(TASK MATERIAL Opens)

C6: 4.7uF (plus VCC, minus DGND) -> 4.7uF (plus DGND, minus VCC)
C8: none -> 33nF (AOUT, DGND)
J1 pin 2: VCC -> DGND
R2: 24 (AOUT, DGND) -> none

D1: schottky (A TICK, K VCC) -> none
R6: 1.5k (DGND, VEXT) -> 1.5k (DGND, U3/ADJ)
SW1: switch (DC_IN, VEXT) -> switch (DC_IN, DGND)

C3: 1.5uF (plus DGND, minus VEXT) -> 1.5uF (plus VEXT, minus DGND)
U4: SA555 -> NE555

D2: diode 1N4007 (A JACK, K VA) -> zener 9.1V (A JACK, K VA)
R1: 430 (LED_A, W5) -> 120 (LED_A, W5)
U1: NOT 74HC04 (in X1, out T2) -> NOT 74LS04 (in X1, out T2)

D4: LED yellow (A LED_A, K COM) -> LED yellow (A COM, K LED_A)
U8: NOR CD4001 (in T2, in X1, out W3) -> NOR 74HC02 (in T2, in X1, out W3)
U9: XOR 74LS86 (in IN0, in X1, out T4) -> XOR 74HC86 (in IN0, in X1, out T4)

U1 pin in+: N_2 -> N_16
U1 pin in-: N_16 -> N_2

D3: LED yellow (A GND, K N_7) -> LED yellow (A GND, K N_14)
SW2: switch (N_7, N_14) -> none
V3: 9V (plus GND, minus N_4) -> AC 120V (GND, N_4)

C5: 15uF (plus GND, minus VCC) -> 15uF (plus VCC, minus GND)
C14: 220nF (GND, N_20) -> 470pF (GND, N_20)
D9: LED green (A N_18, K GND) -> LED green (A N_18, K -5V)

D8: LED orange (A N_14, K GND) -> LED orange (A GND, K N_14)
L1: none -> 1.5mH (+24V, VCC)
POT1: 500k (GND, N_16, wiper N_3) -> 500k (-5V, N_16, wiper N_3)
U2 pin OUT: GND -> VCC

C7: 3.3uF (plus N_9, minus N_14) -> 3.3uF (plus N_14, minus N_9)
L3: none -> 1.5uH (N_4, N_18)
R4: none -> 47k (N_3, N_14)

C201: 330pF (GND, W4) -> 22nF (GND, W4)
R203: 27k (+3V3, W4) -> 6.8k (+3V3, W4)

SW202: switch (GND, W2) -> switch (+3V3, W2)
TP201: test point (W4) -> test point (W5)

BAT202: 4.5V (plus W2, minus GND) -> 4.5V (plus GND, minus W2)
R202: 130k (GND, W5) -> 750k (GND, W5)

(TASK MATERIAL Closes)

* PROBLEM: Every line from the start of the listing through the line with "SW1: switch (DC_IN, VEXT)" should be reproduced exactly, and no other line.

* EXERCISE RESULT:
C6: 4.7uF (plus VCC, minus DGND) -> 4.7uF (plus DGND, minus VCC)
C8: none -> 33nF (AOUT, DGND)
J1 pin 2: VCC -> DGND
R2: 24 (AOUT, DGND) -> none

D1: schottky (A TICK, K VCC) -> none
R6: 1.5k (DGND, VEXT) -> 1.5k (DGND, U3/ADJ)
SW1: switch (DC_IN, VEXT) -> switch (DC_IN, DGND)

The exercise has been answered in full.